> **DATA FOR THIS TASK**
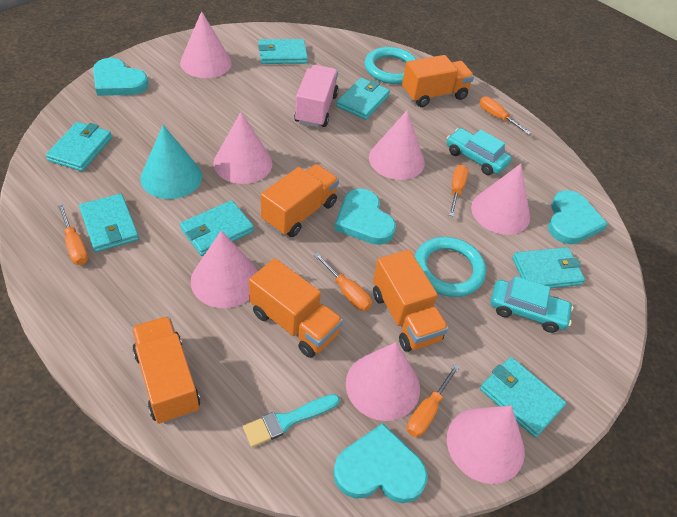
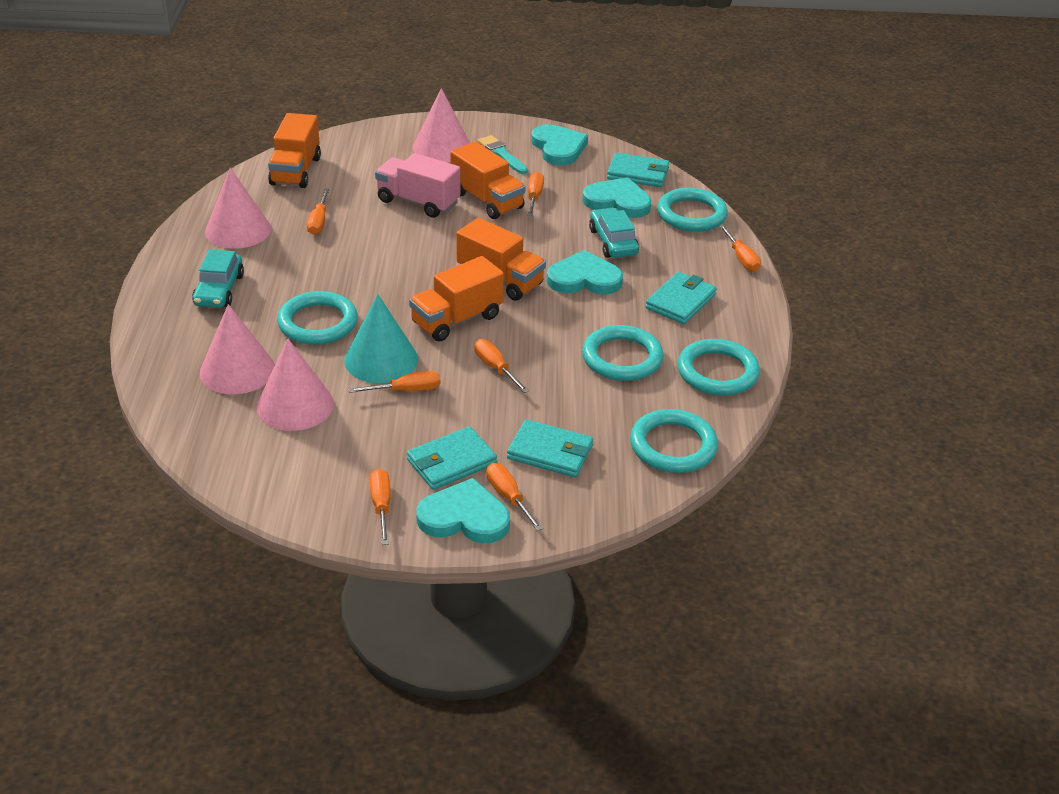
orange screwdriver: 5 -> 7
orange truck: 5 -> 4
pink cone: 7 -> 4
turquoise ring: 2 -> 5
turquoise wallet: 7 -> 4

> **TASK DETAILS**
Each line above should be written out again unchanged; no images are to be carried over.

> **ANSWER FOR THE TASK**
orange screwdriver: 5 -> 7
orange truck: 5 -> 4
pink cone: 7 -> 4
turquoise ring: 2 -> 5
turquoise wallet: 7 -> 4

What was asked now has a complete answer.